# Activity
Print each line once more, unchanged, from the line holding "(697, 218) = (872, 573): orange" to the end of the listing below.

===== Information shown

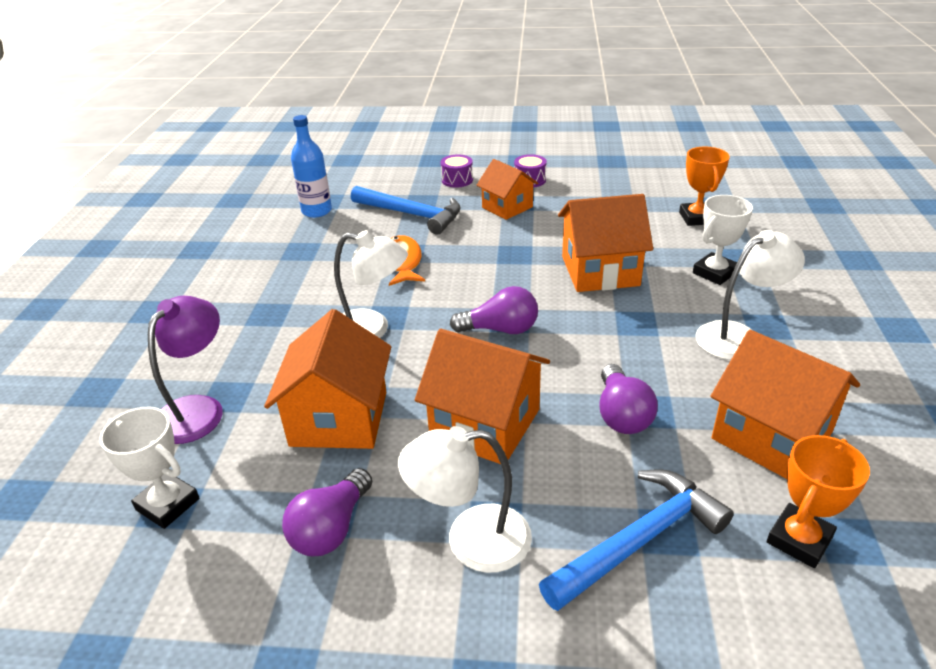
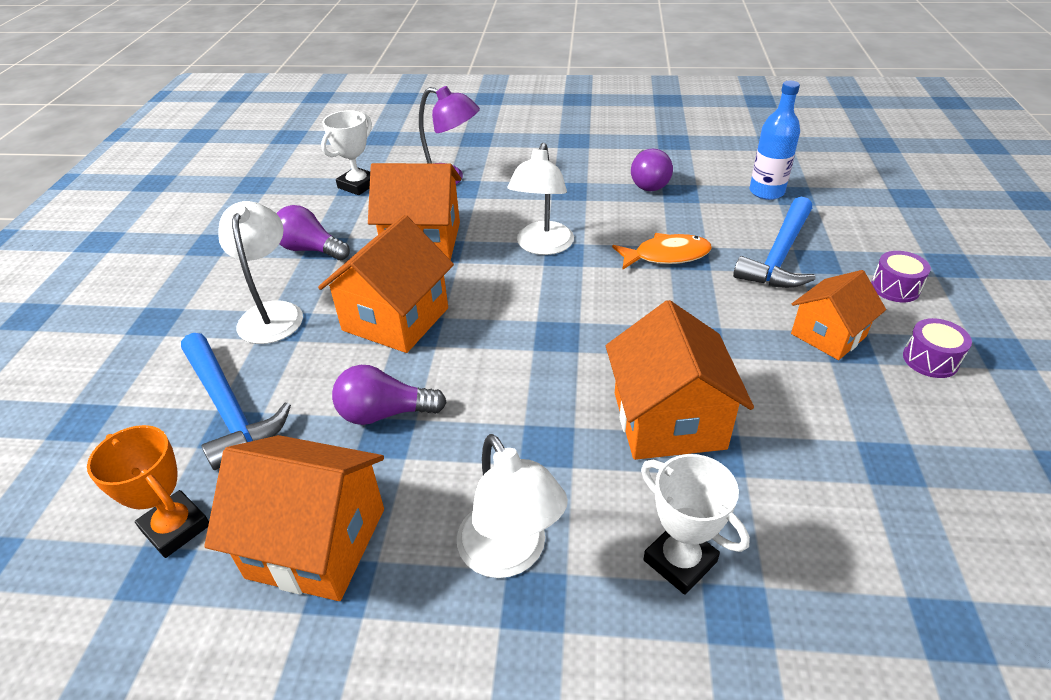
camera: 90 degrees right, 5 degrees up
(500, 329) = (538, 328): purple light bulb -> purple light bulb (648, 182)
(697, 218) = (872, 573): orange trophy -> none
(771, 435) = (317, 542): orange house -> orange house turned 60 degrees clockwise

==========

# Answer box
(697, 218) = (872, 573): orange trophy -> none
(771, 435) = (317, 542): orange house -> orange house turned 60 degrees clockwise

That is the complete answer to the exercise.